-- Exercise brief --
Among these records, which lines include "square"? Copy them out.
------ Records to process
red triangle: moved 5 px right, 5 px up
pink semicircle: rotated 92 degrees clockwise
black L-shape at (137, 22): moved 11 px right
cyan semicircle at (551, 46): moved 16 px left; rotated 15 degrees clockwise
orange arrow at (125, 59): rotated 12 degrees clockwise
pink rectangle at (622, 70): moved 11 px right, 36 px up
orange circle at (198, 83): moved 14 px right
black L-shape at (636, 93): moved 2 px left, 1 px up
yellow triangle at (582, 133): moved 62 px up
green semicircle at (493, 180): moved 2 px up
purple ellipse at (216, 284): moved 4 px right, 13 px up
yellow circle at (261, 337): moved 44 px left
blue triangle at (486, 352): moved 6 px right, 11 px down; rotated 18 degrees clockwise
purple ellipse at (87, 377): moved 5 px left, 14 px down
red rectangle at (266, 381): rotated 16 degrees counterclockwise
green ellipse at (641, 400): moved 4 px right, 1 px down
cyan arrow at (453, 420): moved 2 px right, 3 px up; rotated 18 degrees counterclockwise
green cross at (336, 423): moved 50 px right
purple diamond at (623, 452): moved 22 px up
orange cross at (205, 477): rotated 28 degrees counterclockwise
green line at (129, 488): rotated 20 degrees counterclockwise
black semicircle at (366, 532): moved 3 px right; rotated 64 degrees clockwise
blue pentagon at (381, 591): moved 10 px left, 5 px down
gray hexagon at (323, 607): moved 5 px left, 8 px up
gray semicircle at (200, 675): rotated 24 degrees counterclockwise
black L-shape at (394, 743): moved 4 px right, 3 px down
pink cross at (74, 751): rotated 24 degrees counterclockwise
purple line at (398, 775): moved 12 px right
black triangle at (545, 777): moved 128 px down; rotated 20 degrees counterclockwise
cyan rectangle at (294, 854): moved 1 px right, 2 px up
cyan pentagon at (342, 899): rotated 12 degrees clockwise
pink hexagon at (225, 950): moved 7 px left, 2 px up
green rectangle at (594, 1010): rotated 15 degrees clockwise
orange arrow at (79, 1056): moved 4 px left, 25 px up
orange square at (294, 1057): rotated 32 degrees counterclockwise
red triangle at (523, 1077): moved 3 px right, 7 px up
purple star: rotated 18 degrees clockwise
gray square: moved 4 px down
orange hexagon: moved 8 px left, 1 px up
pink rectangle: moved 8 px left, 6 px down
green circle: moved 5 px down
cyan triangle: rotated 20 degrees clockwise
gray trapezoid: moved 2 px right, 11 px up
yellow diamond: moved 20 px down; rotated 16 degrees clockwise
------------
-- Response to this task --
orange square at (294, 1057): rotated 32 degrees counterclockwise
gray square: moved 4 px down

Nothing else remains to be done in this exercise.